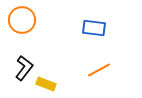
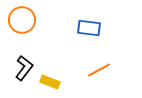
blue rectangle: moved 5 px left
yellow rectangle: moved 4 px right, 2 px up
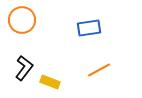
blue rectangle: rotated 15 degrees counterclockwise
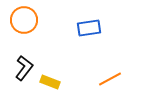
orange circle: moved 2 px right
orange line: moved 11 px right, 9 px down
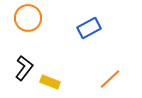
orange circle: moved 4 px right, 2 px up
blue rectangle: rotated 20 degrees counterclockwise
orange line: rotated 15 degrees counterclockwise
----
◆ **Given task**
Return every movement and rotation line from the items above verbatim and in their original order, omitting the picture lines.

◆ **Final result**
blue rectangle: moved 5 px left
yellow rectangle: moved 4 px right, 2 px up
blue rectangle: rotated 15 degrees counterclockwise
orange circle: moved 2 px right
orange line: moved 11 px right, 9 px down
orange circle: moved 4 px right, 2 px up
blue rectangle: rotated 20 degrees counterclockwise
orange line: rotated 15 degrees counterclockwise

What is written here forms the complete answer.